• Directions for this task:
Which lines run from the one with "(284, 135) = (98, 207): grey button -> none" through the end of the data? Retype them exactly, without pictures.
--- Exercise input ---
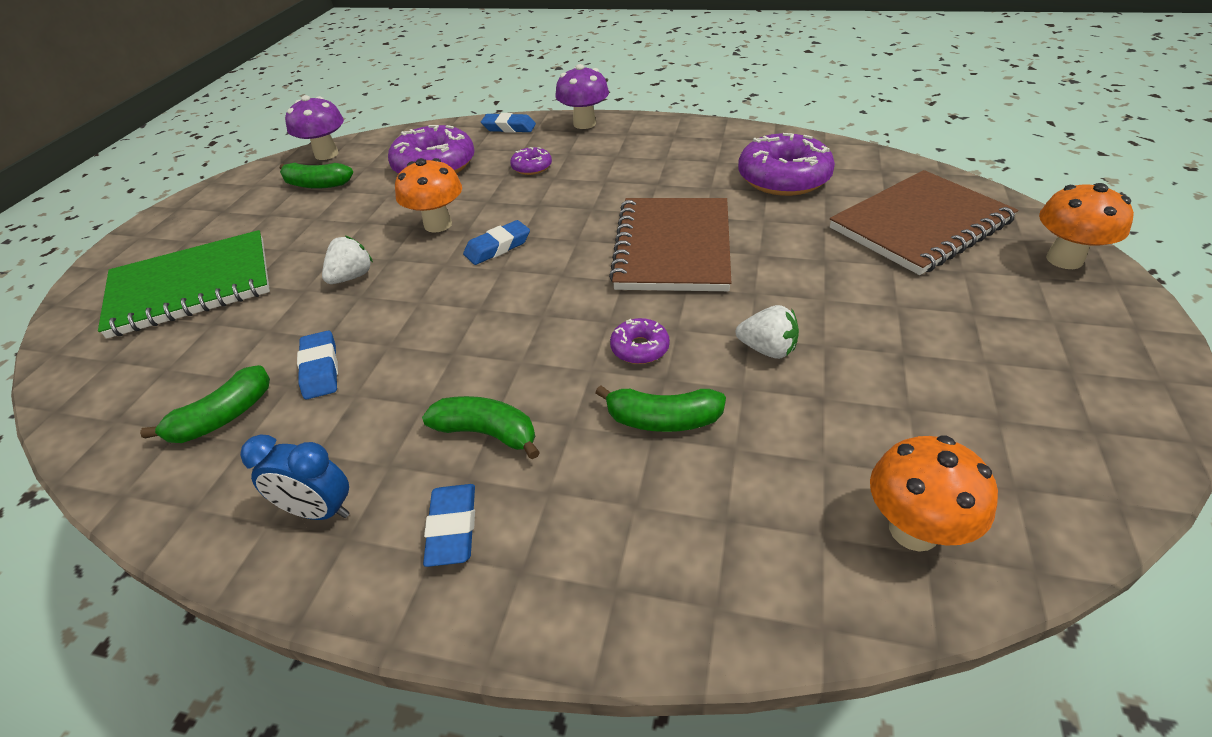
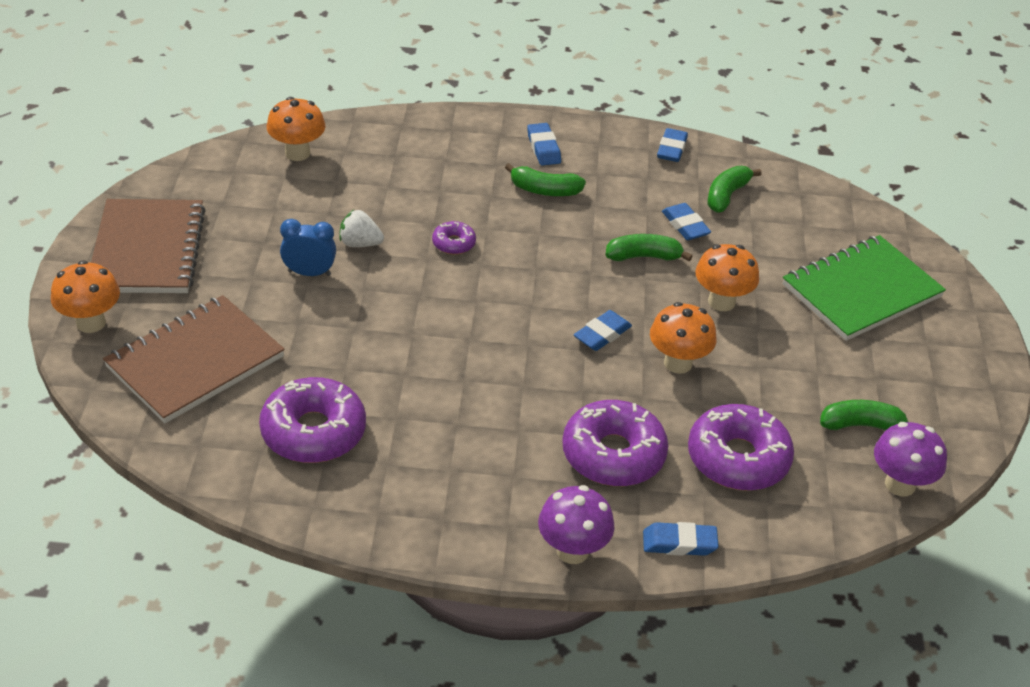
camera: 165 degrees right, 0 degrees up
(230, 518) = (671, 149): none -> blue eraser
(319, 511) = (623, 153): blue clock -> blue clock (309, 273)
(352, 277) = (721, 302): white strawberry -> orange mushroom
(532, 167) = (613, 454): purple donut -> purple donut, size x2.08
(663, 420) = (433, 199): green banana -> green banana (643, 256)
(672, 247) = (434, 335): brown notebook -> brown notebook (148, 250)

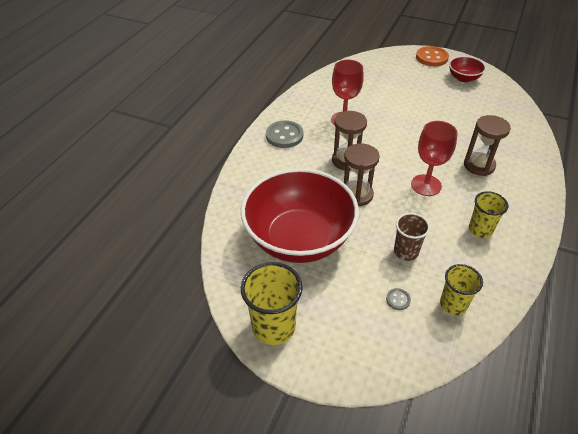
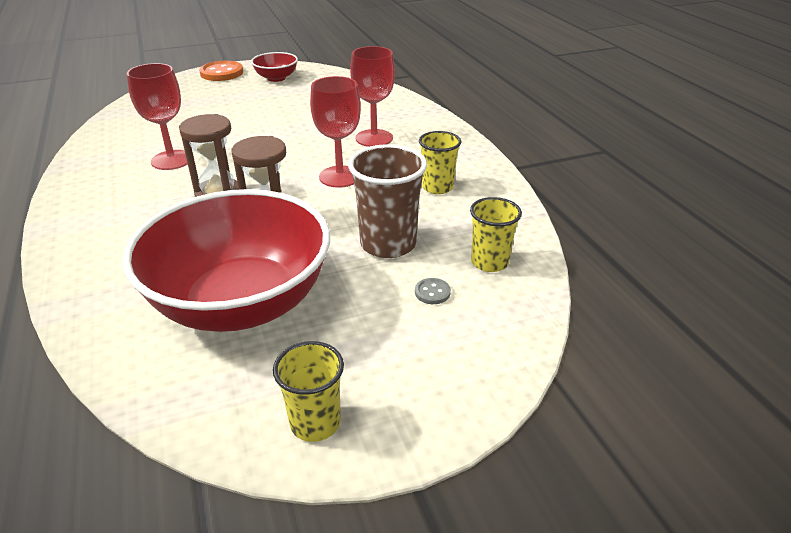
camera: 45 degrees left, 10 degrees down
(274, 327) = (315, 423): yellow cup -> yellow cup, size x0.64
(284, 135) = (98, 207): grey button -> none
(406, 252) = (388, 244): brown cup -> brown cup, size x1.55
(479, 165) = (374, 138): brown hourglass -> red goblet

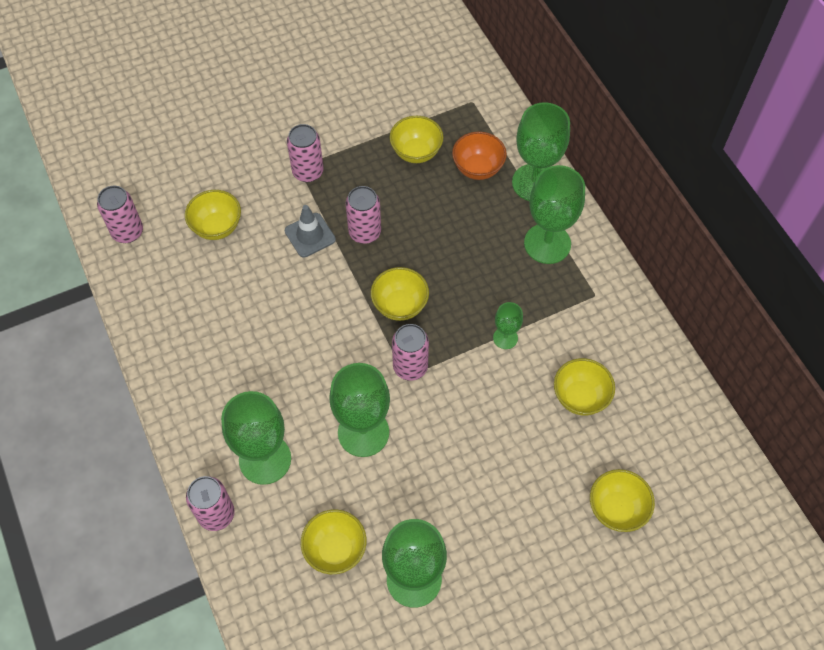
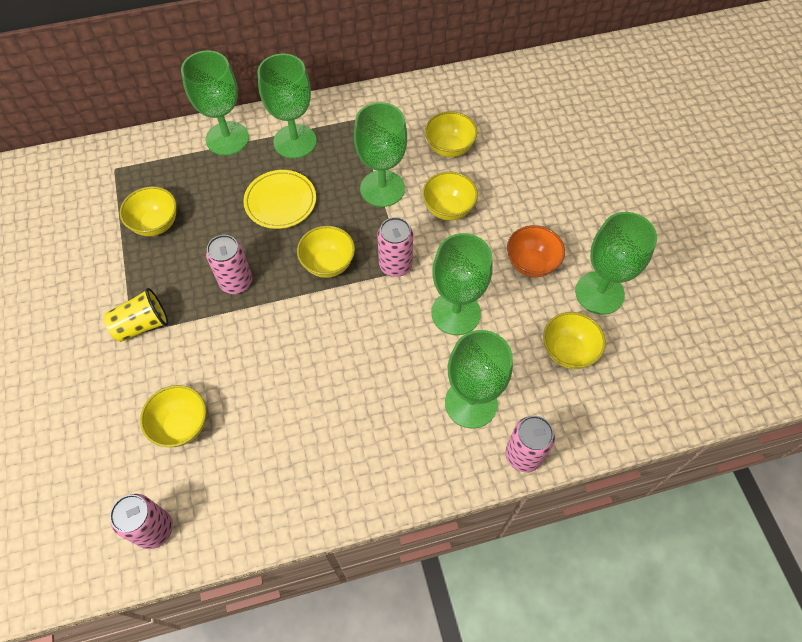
camera: 80 degrees left, 0 degrees up
(308, 172) = (142, 325): pink can -> yellow cup
(310, 235) = (223, 332): grey traffic cone -> none
(466, 248) = (280, 202): none -> yellow plate
(477, 168) = (195, 178): orange bowl -> orange bowl (531, 263)
(505, 338) = (382, 188): green goblet -> green goblet, size x1.98
(616, 509) = (549, 144): yellow bowl -> yellow bowl (448, 209)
---
• Response:
(284, 135) = (98, 207): grey button -> none
(406, 252) = (388, 244): brown cup -> brown cup, size x1.55
(479, 165) = (374, 138): brown hourglass -> red goblet

camera: 80 degrees left, 0 degrees up
(308, 172) = (142, 325): pink can -> yellow cup
(310, 235) = (223, 332): grey traffic cone -> none
(466, 248) = (280, 202): none -> yellow plate
(477, 168) = (195, 178): orange bowl -> orange bowl (531, 263)
(505, 338) = (382, 188): green goblet -> green goblet, size x1.98
(616, 509) = (549, 144): yellow bowl -> yellow bowl (448, 209)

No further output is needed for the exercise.